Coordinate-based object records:
'''
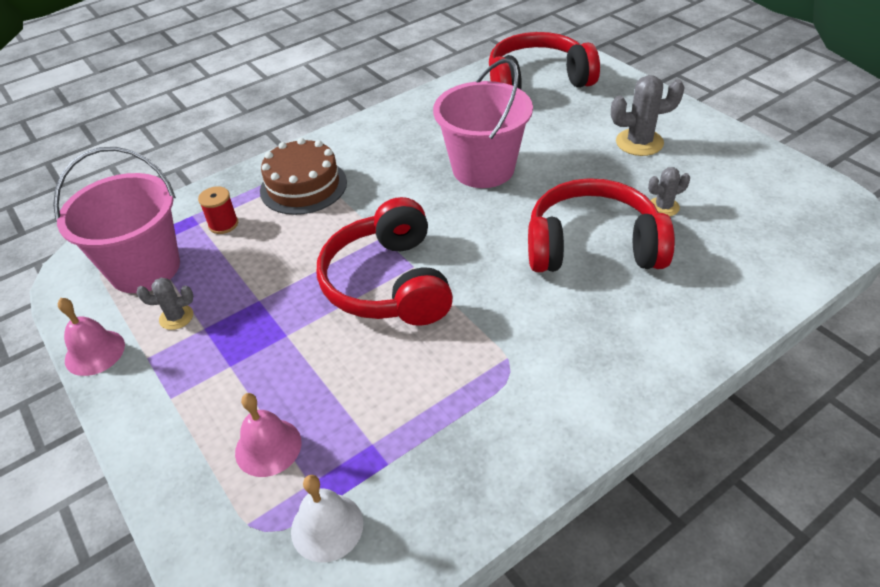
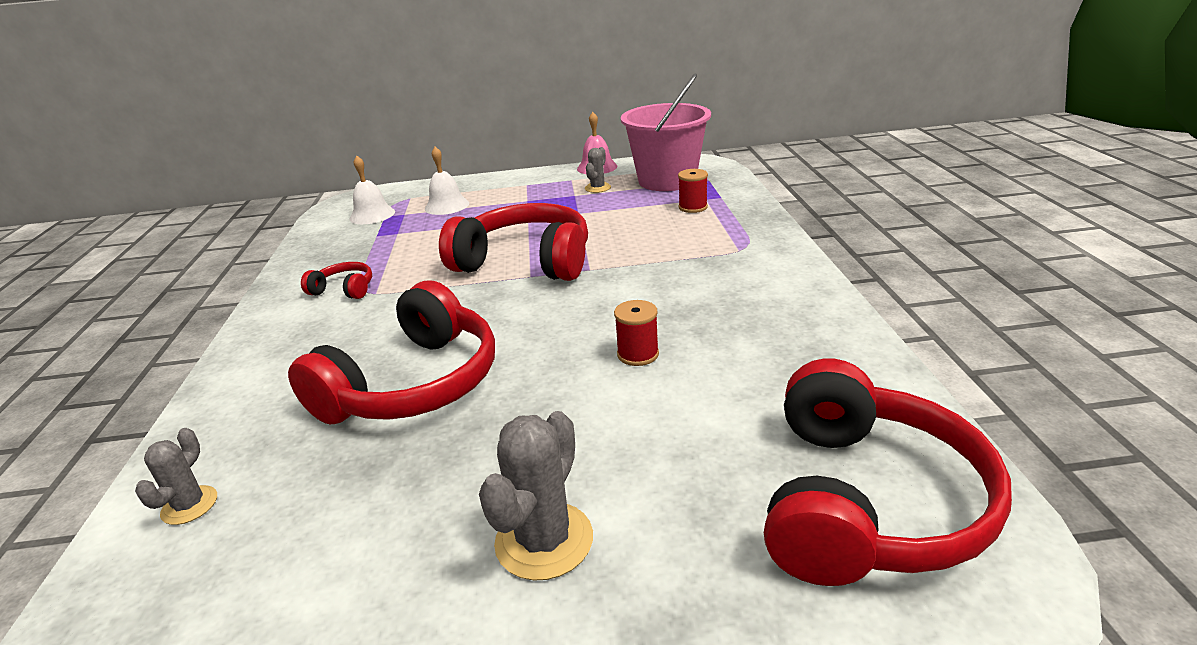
camera: 120 degrees right, 15 degrees down
(268, 447) = (447, 206): pink bell -> white bell
(303, 186) = (717, 244): brown cake -> none
(483, 169) = (638, 354): pink bucket -> red spool
(519, 389) = (344, 290): none -> red headphones
(663, 207) = (387, 477): grey cactus -> grey cactus (189, 505)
'''
→ **To do**: Skip the images and restate each record above word for word.

→ **Response**:
camera: 120 degrees right, 15 degrees down
(268, 447) = (447, 206): pink bell -> white bell
(303, 186) = (717, 244): brown cake -> none
(483, 169) = (638, 354): pink bucket -> red spool
(519, 389) = (344, 290): none -> red headphones
(663, 207) = (387, 477): grey cactus -> grey cactus (189, 505)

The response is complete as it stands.